┌─ Information shown
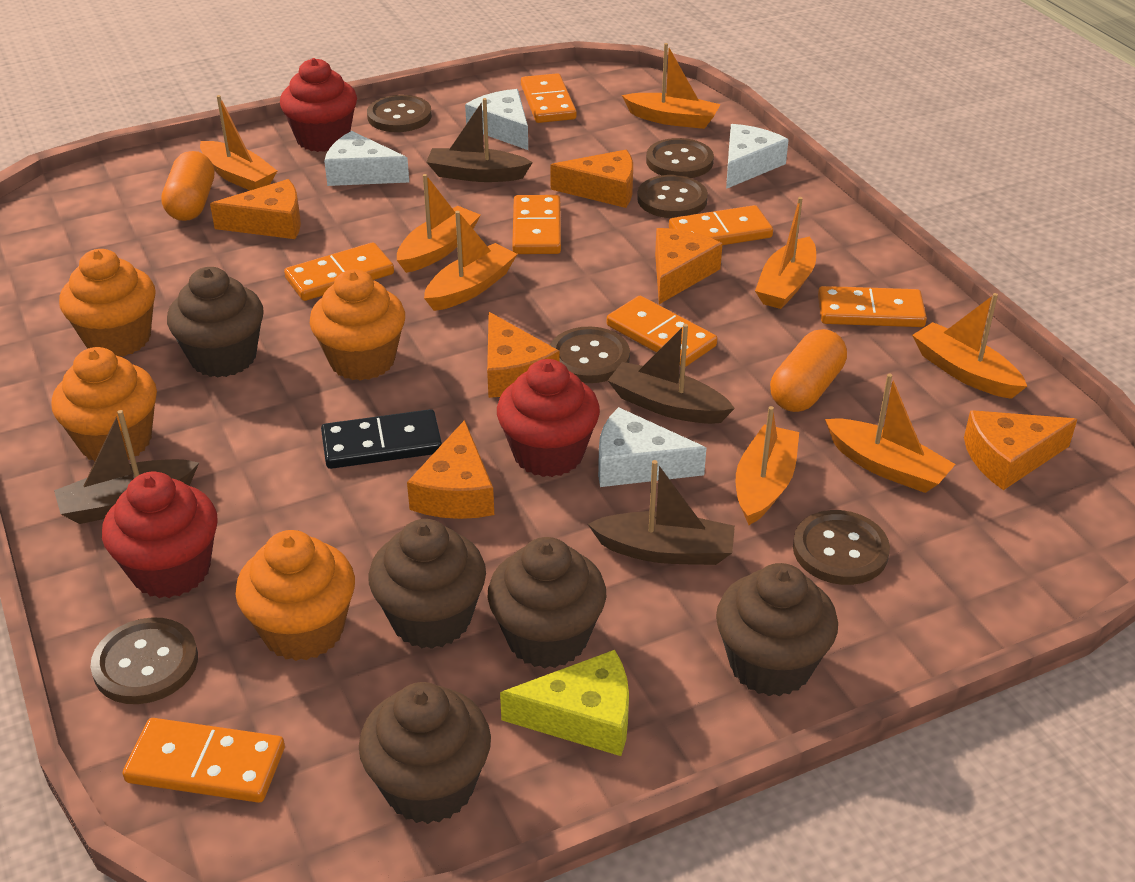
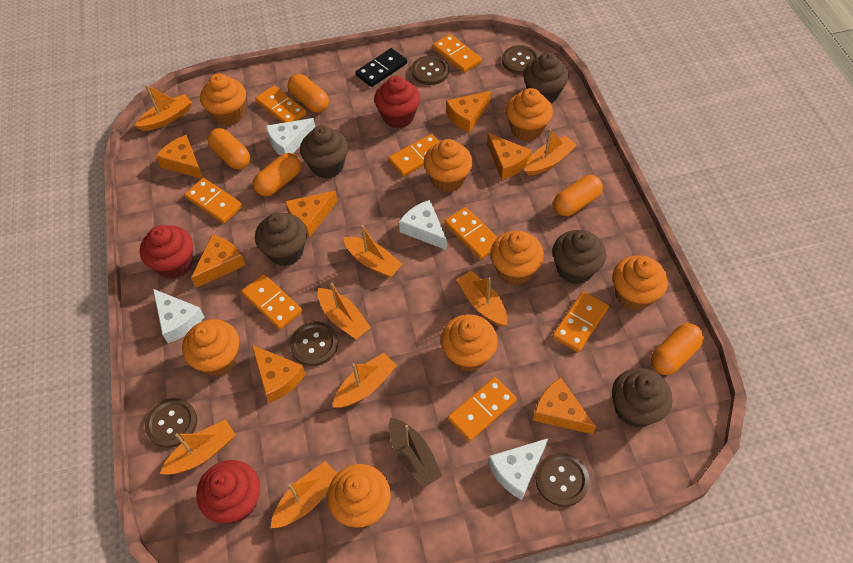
brown boat: 4 -> 1
brown button: 6 -> 5
orange capsule: 2 -> 5
orange cheese: 6 -> 7
orange cupcake: 4 -> 8
orange domino: 7 -> 8
yellow cheese: 1 -> 0

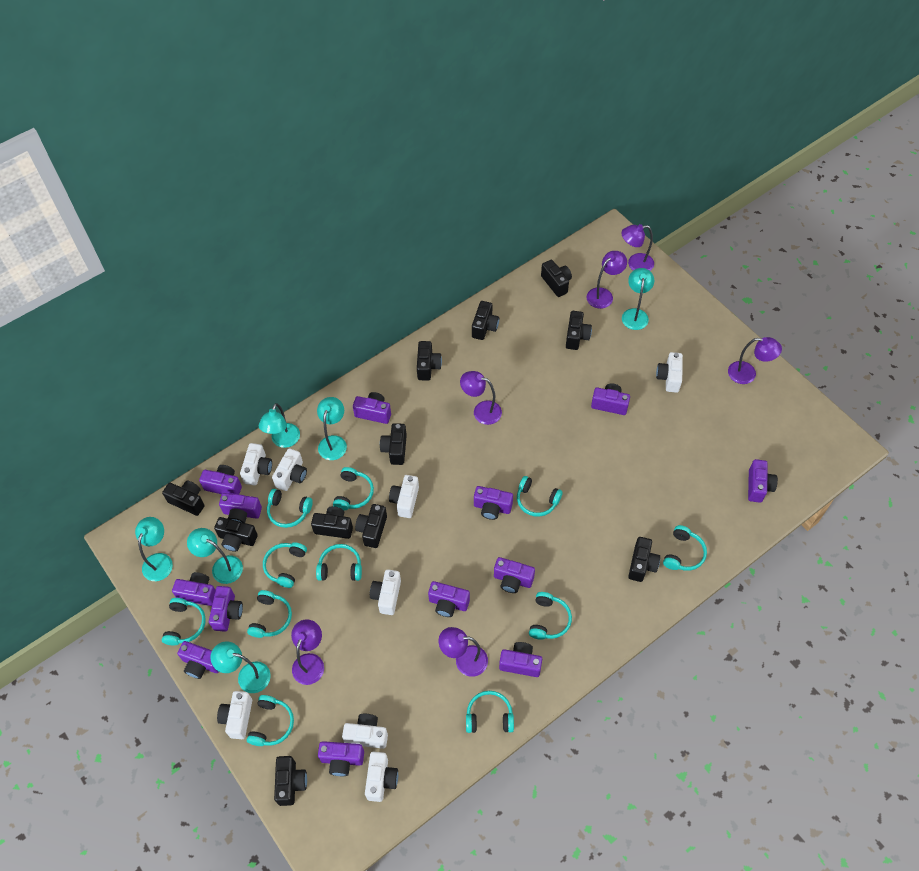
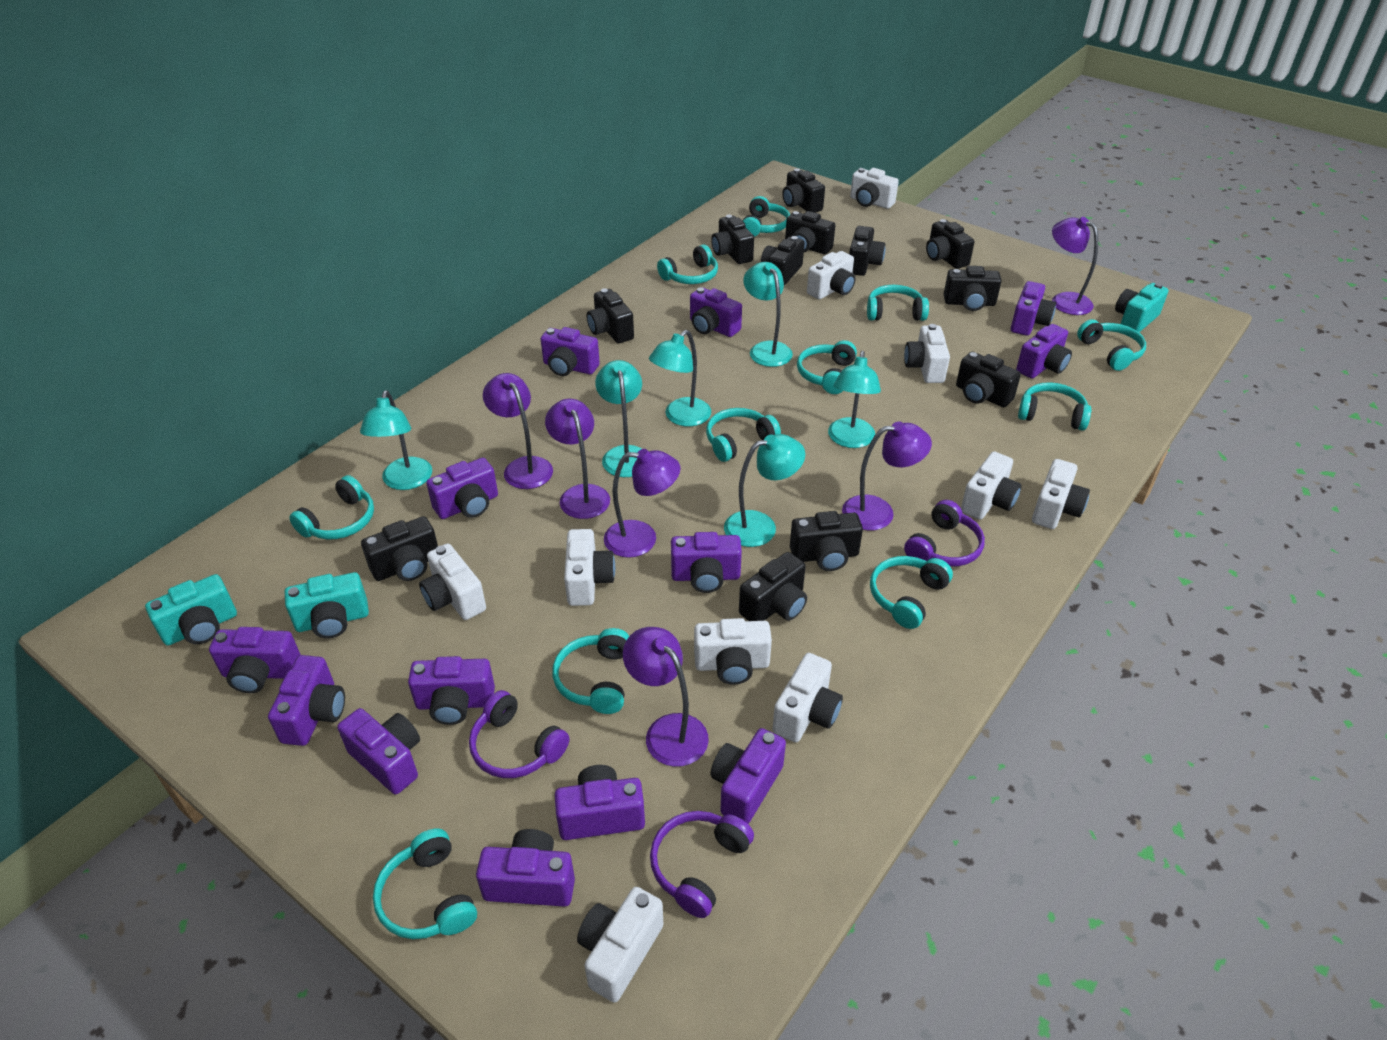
black camera: 11 -> 12
purple headphones: 0 -> 3
turquoise camera: 0 -> 3
white camera: 8 -> 10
└─
• [What you are asked to do] The answer should be only the number of lines in the data that contain the string "camera".

• [Solution to the problem] 3